***** Supplied records *****

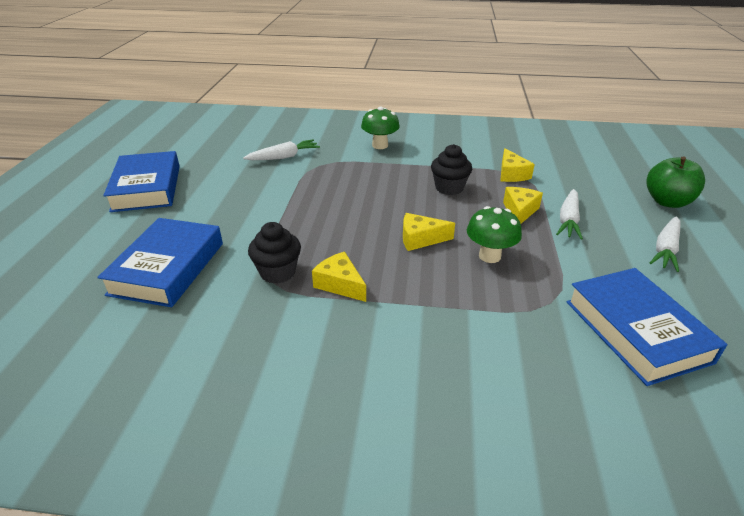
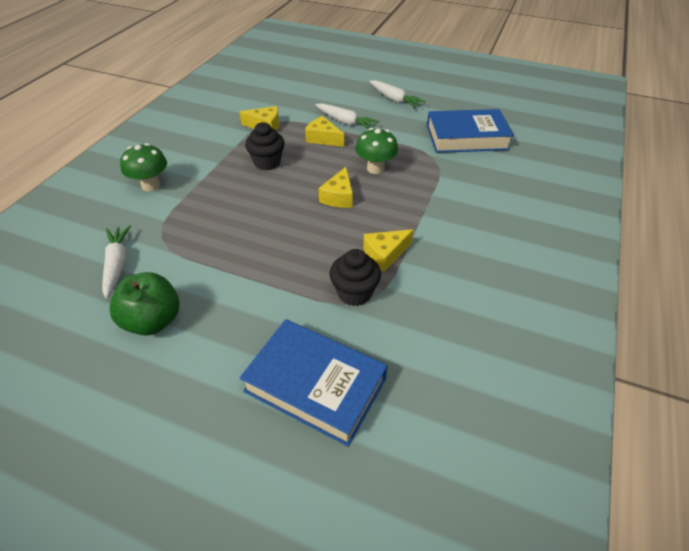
camera: 75 degrees left, 10 degrees up
blue book [103,151,180,212] -> none
green apple [646,156,705,208] -> green apple moved to [110,272,179,336]

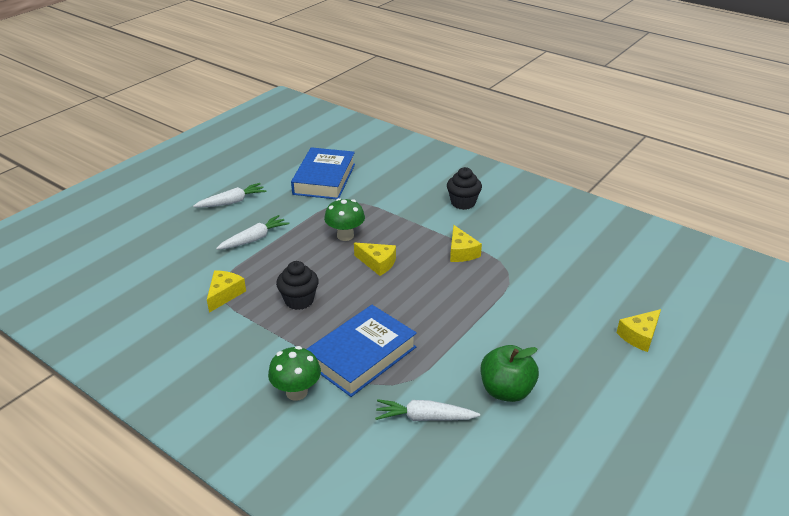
camera: 75 degrees left, 10 degrees down
blue book [240,319,388,447] -> blue book moved to [307,305,417,397]
yellow cheese [305,116,344,147] -> yellow cheese moved to [616,309,661,352]
black cupcake [330,249,381,306] -> black cupcake moved to [447,167,482,210]

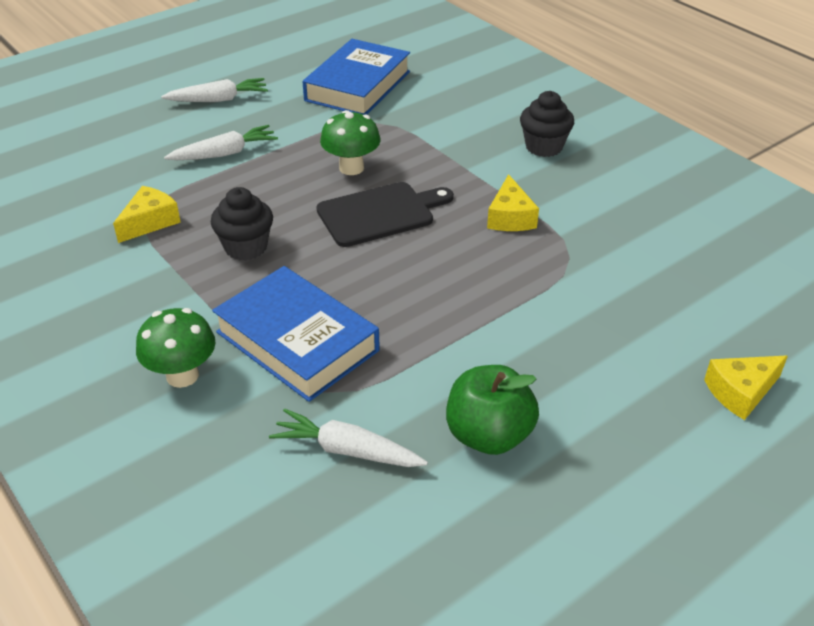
camera: 15 degrees right, 5 degrees up
blue book [307,305,417,397] -> blue book turned 75 degrees clockwise [212,266,380,402]
yellow cheese [354,243,396,276] -> black cutting board [316,182,454,247]

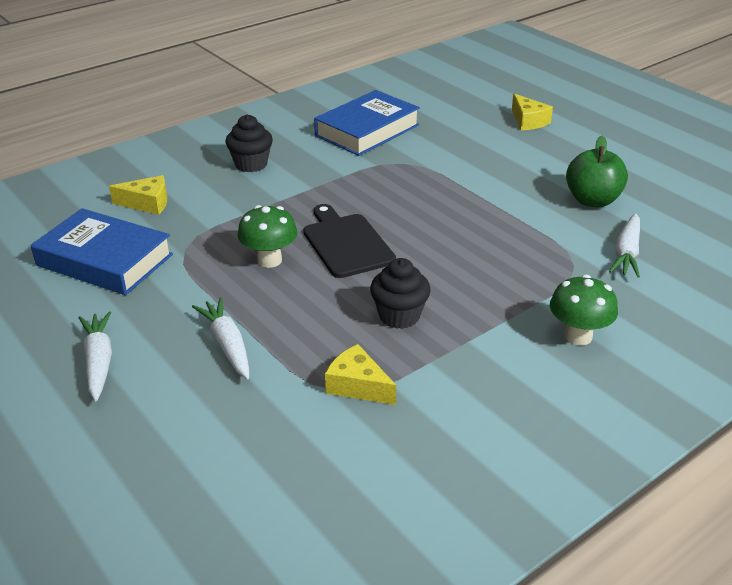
camera: 90 degrees left, 5 degrees down
blue book [212,266,380,402] -> blue book moved to [314,90,420,156]
yellow cheese [487,174,539,231] -> yellow cheese moved to [109,175,167,215]

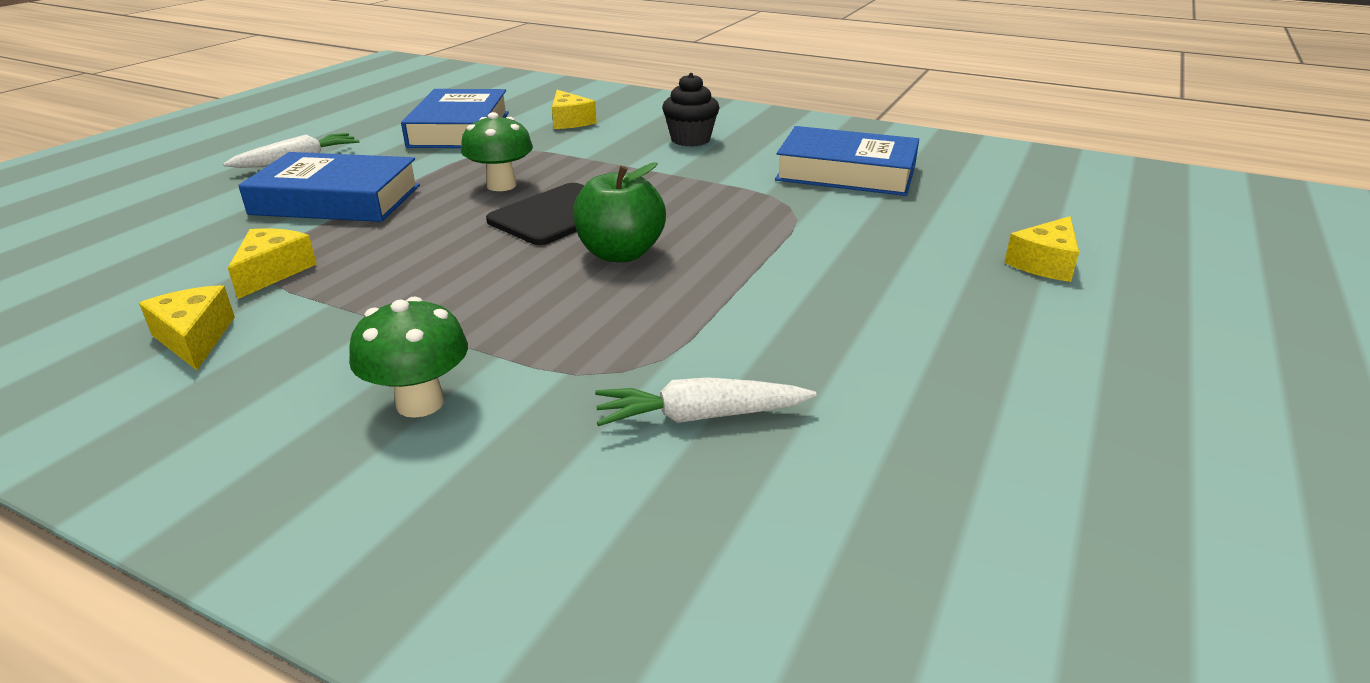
camera: 65 degrees right, 5 degrees down
white carrot [192,297,249,379] -> blue book [238,152,420,222]
black cupcake [370,258,431,329] -> none
green apple [566,136,628,207] -> green apple moved to [573,162,666,262]
none -> yellow cheese [139,285,235,370]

*****

Required work: Return exactly what appears from the opening line of the material through the line with "blue book [240,319,388,447]", apart from the pictures.

Task output:
camera: 75 degrees left, 10 degrees up
blue book [103,151,180,212] -> none
green apple [646,156,705,208] -> green apple moved to [110,272,179,336]

camera: 75 degrees left, 10 degrees down
blue book [240,319,388,447] -> blue book moved to [307,305,417,397]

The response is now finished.